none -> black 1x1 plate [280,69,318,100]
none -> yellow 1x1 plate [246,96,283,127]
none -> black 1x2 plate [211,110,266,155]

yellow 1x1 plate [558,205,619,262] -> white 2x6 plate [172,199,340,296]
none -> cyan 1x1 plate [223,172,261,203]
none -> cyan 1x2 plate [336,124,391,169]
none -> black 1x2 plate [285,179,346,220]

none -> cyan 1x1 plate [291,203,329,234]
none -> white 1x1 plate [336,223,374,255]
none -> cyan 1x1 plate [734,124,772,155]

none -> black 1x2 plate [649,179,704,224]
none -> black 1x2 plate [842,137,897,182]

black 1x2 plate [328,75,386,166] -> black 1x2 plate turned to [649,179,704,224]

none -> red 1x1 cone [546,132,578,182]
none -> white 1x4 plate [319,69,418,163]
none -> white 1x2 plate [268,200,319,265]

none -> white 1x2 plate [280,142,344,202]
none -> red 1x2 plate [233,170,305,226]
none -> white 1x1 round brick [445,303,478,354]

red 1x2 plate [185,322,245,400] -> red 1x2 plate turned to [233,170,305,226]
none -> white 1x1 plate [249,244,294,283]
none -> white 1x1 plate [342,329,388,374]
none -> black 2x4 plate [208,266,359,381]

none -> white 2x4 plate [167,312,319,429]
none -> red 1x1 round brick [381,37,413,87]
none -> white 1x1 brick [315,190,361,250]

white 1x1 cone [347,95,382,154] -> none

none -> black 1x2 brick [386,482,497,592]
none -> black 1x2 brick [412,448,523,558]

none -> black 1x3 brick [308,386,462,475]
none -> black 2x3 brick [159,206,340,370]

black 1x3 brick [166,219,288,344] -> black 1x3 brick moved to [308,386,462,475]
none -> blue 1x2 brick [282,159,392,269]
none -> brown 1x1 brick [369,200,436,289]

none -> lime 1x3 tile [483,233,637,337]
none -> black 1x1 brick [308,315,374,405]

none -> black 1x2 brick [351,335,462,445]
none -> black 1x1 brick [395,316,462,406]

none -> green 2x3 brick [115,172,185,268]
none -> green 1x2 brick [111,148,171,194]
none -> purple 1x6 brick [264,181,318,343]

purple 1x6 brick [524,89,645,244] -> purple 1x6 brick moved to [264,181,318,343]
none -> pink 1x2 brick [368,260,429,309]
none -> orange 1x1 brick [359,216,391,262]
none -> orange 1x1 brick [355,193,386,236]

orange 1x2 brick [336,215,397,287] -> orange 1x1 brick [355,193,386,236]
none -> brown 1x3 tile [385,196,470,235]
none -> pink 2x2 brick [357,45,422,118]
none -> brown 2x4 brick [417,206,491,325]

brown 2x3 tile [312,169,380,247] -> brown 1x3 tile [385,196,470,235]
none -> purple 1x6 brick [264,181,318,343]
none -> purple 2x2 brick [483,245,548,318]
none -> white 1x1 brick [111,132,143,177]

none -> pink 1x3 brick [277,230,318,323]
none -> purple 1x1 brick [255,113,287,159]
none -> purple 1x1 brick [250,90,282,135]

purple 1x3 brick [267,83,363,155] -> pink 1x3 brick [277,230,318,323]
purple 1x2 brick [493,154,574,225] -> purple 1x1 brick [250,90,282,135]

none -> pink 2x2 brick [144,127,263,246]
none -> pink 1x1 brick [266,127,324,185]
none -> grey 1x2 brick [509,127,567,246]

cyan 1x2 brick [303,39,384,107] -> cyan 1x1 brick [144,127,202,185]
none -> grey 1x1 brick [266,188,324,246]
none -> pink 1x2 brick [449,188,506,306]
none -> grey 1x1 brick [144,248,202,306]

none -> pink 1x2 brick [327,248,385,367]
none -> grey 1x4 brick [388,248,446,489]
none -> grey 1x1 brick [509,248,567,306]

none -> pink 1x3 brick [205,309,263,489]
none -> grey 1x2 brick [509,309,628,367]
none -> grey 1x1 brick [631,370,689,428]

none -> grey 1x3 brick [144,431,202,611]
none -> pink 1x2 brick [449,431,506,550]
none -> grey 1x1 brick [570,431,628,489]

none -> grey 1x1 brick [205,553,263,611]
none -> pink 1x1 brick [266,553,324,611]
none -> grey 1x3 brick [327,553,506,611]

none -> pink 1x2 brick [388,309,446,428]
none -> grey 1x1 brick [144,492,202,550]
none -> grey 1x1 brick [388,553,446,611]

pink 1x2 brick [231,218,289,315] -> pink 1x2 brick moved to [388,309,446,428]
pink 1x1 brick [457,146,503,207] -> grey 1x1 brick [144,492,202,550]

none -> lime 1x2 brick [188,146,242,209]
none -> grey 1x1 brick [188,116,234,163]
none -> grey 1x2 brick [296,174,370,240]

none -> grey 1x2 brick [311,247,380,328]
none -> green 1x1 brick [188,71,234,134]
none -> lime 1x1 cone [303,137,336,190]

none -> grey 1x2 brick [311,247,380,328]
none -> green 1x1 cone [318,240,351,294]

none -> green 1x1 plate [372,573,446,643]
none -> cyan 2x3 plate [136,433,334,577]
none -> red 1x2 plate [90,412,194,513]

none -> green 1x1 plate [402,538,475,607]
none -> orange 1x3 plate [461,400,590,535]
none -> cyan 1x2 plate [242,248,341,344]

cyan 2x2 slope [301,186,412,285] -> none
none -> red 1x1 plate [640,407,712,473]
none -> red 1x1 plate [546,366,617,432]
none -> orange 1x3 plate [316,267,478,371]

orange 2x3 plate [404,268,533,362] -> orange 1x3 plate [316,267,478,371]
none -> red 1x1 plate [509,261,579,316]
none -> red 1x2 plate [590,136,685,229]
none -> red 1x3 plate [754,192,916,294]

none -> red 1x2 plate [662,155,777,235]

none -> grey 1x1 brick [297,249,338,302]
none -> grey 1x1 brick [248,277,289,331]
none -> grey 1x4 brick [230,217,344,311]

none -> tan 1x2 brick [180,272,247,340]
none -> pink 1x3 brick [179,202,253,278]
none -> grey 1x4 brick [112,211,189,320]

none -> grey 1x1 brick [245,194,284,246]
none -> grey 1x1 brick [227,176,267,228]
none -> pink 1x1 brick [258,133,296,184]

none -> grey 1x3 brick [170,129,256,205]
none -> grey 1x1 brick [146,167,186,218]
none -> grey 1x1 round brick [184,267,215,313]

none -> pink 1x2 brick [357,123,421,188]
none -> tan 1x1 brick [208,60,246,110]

----

◆ Exercise directions: Above are the records. Identify each line that contains the word "moved".

◆ Reply:
black 1x3 brick [166,219,288,344] -> black 1x3 brick moved to [308,386,462,475]
purple 1x6 brick [524,89,645,244] -> purple 1x6 brick moved to [264,181,318,343]
pink 1x2 brick [231,218,289,315] -> pink 1x2 brick moved to [388,309,446,428]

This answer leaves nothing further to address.